ACTIVITY: Give again, exactly as written, each line of the material below starting at the line that contains "camera: 60 degrees right, 5 degrees down" and ending at the line that contains "(420, 329) = (687, 295): purple". Both ends count, and no other line does.

MATERIALS PROVIDED:
[Start of section]

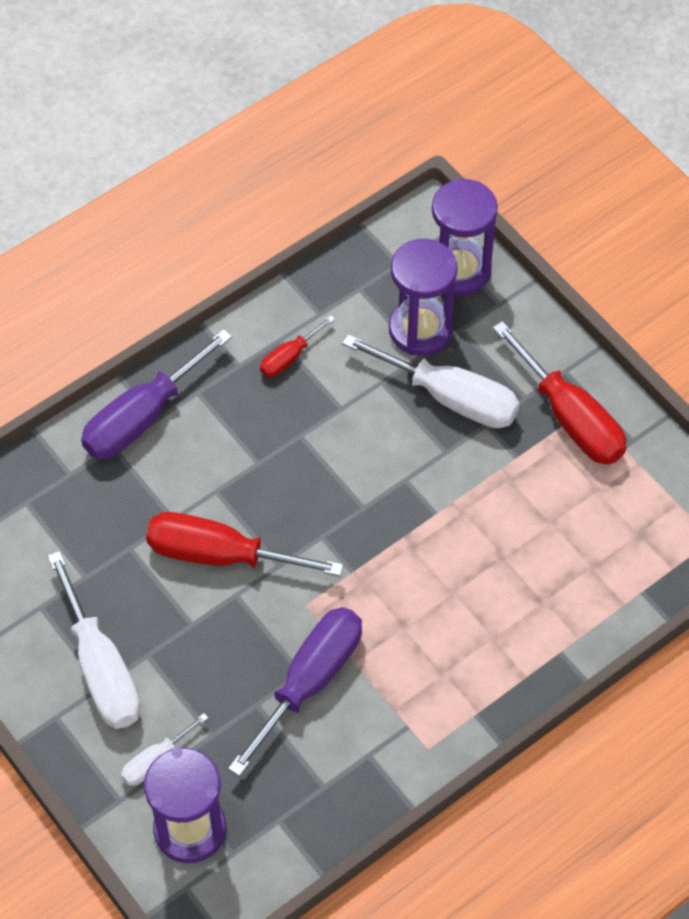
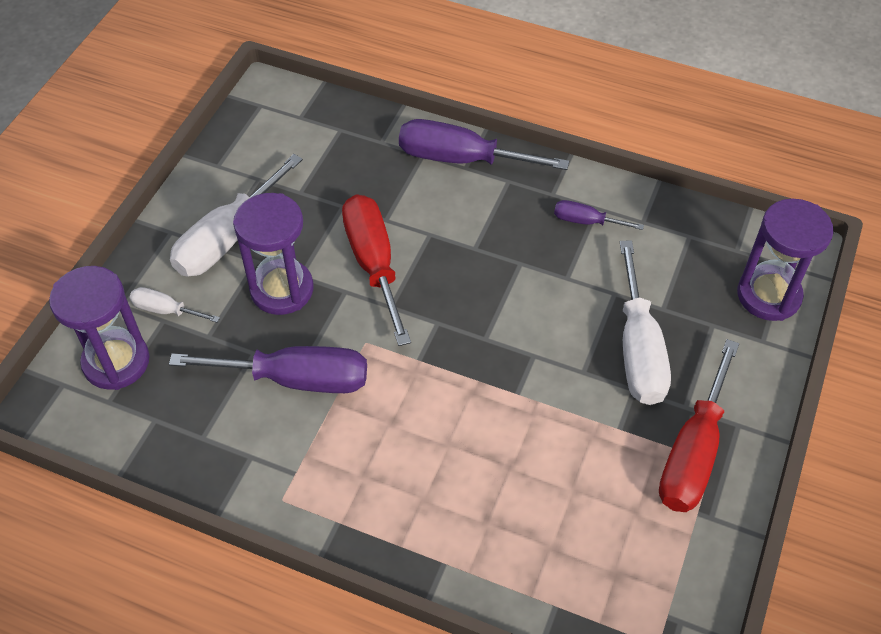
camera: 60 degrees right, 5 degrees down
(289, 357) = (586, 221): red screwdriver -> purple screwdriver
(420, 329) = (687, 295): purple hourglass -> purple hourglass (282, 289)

[End of section]
[Start of section]

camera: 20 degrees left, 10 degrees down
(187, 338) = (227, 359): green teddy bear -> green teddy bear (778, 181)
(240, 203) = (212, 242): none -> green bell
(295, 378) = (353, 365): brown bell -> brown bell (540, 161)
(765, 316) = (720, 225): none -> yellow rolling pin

[End of section]
[Start of section]

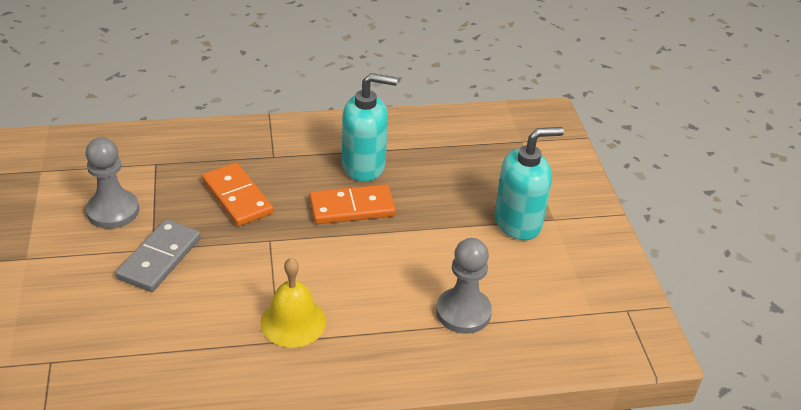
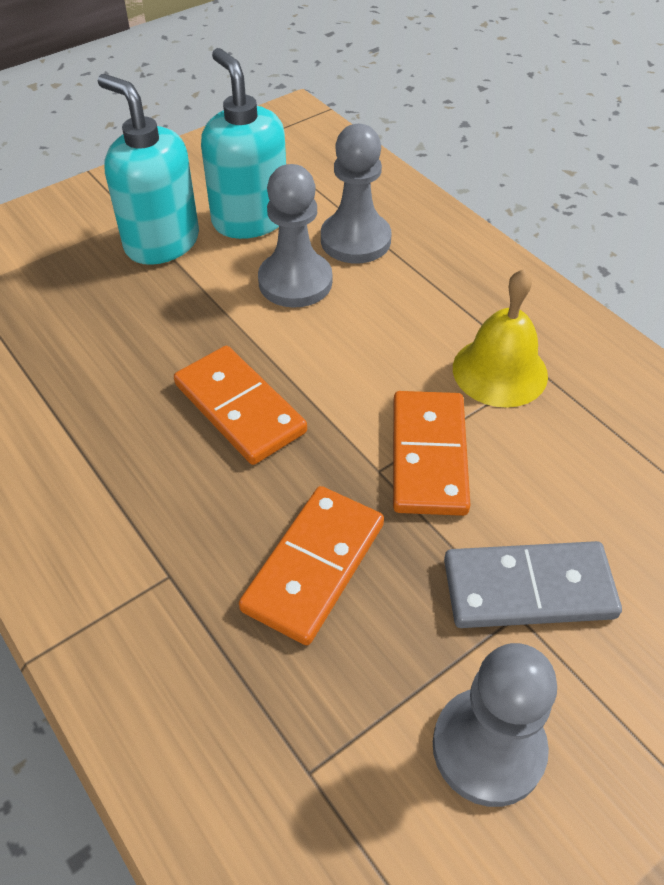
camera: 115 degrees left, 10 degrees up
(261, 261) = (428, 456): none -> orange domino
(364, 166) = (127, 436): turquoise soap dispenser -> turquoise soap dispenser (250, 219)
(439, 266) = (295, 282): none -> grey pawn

[End of section]

SOLUTION BELOW:
camera: 60 degrees right, 5 degrees down
(289, 357) = (586, 221): red screwdriver -> purple screwdriver
(420, 329) = (687, 295): purple hourglass -> purple hourglass (282, 289)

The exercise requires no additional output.